INFORMATION SUPPLIED
+ + + +

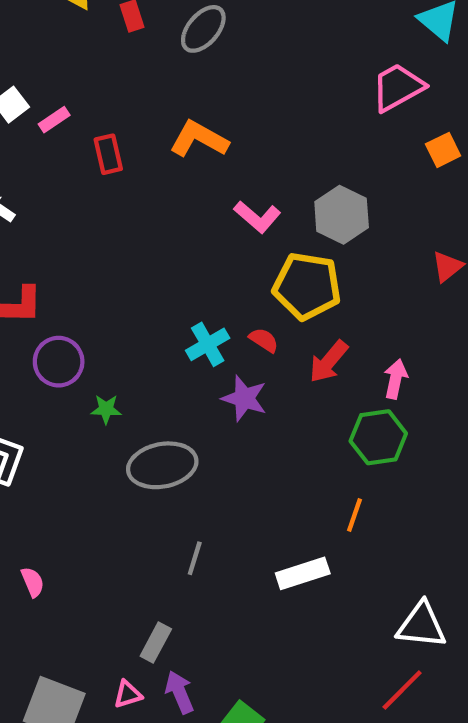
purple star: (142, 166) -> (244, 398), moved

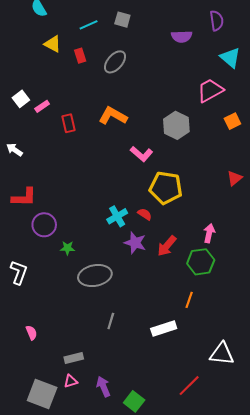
gray hexagon: (342, 215) -> (176, 125), moved
red arrow: (329, 362) -> (167, 246), moved
gray rectangle: (156, 642) -> (74, 358), moved, turned 48
red line: (402, 690) -> (189, 386), moved
pink triangle: (128, 694) -> (71, 381), moved

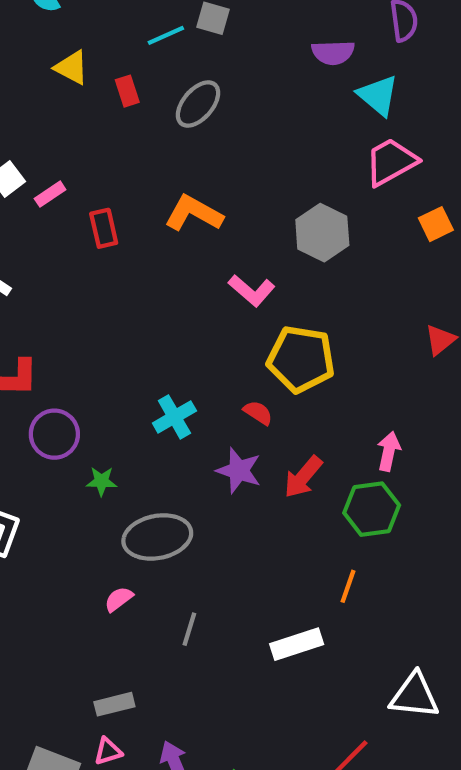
cyan line: (89, 25) -> (166, 35), moved
cyan triangle: (230, 58) -> (378, 95), moved
cyan cross: (117, 216) -> (174, 417), moved
pink semicircle: (31, 333) -> (119, 599), moved, turned -104

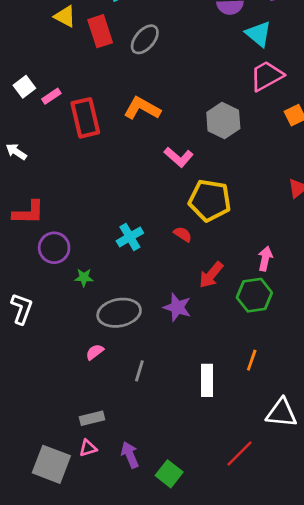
red rectangle: (127, 91) -> (100, 31), size x1.6
red rectangle: (104, 228) -> (85, 118), size x1.6
purple star: (239, 471) -> (177, 307), moved
orange line: (348, 586) -> (252, 360), moved
white rectangle: (297, 644) -> (207, 380), turned -72

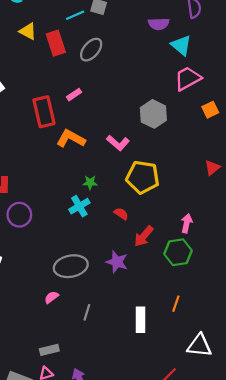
pink rectangle: (51, 96) -> (74, 95), moved
orange L-shape: (142, 108) -> (71, 139), moved
red semicircle: (183, 234) -> (121, 214), moved
green star: (84, 278) -> (90, 183), moved

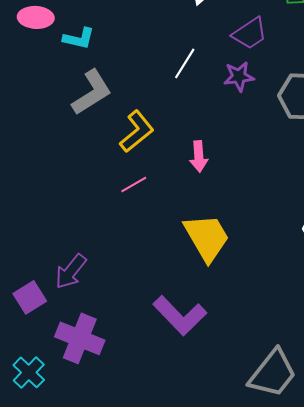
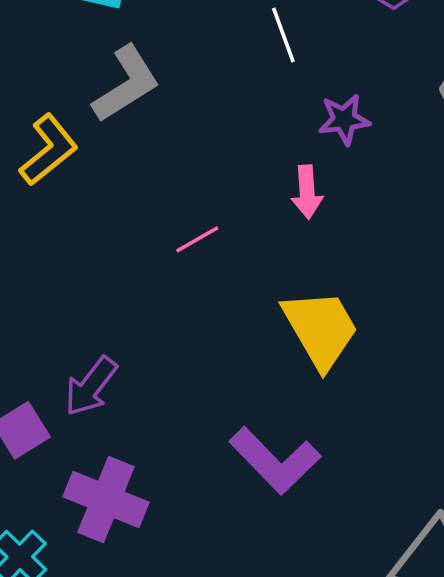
white line: (185, 63) -> (283, 35), turned -52
purple star: (239, 76) -> (344, 119), moved
yellow L-shape: (137, 131) -> (49, 150), moved

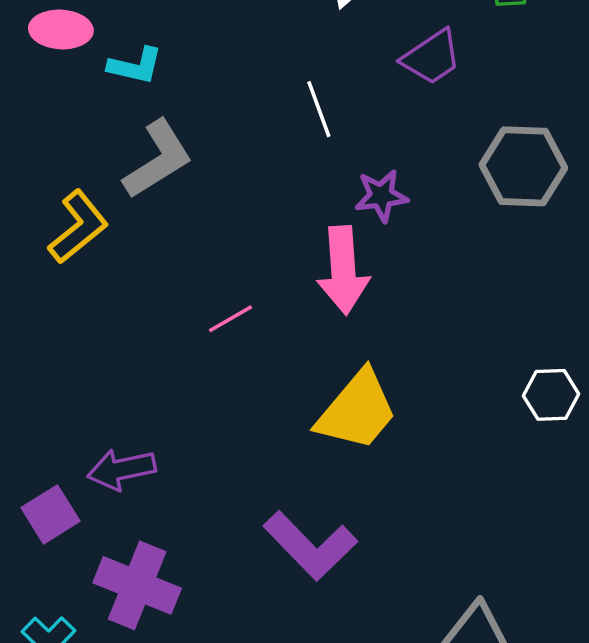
pink arrow: (307, 192) -> (343, 270), size x1.6
yellow trapezoid: (321, 329) -> (357, 411), turned 70
purple arrow: (91, 386) -> (122, 469), turned 40

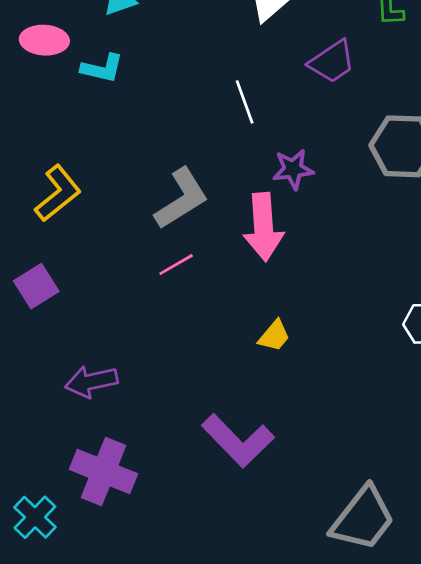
gray L-shape: (158, 159) -> (181, 199), moved
yellow trapezoid: (357, 411) -> (274, 336), size x0.5
purple square: (50, 514) -> (36, 286), moved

+ + + +

TASK DIRECTIONS
Look above for the line with "cyan line: (89, 25) -> (166, 35), moved" and the line with "pink arrow: (307, 192)", then copy exactly the lines from the first through the second, both kept, with no pictures.

RESULT FOR THIS EXERCISE
cyan line: (89, 25) -> (166, 35), moved
cyan triangle: (230, 58) -> (378, 95), moved
cyan cross: (117, 216) -> (174, 417), moved
pink semicircle: (31, 333) -> (119, 599), moved, turned -104

red rectangle: (127, 91) -> (100, 31), size x1.6
red rectangle: (104, 228) -> (85, 118), size x1.6
purple star: (239, 471) -> (177, 307), moved
orange line: (348, 586) -> (252, 360), moved
white rectangle: (297, 644) -> (207, 380), turned -72

pink rectangle: (51, 96) -> (74, 95), moved
orange L-shape: (142, 108) -> (71, 139), moved
red semicircle: (183, 234) -> (121, 214), moved
green star: (84, 278) -> (90, 183), moved

white line: (185, 63) -> (283, 35), turned -52
purple star: (239, 76) -> (344, 119), moved
yellow L-shape: (137, 131) -> (49, 150), moved

pink arrow: (307, 192) -> (343, 270), size x1.6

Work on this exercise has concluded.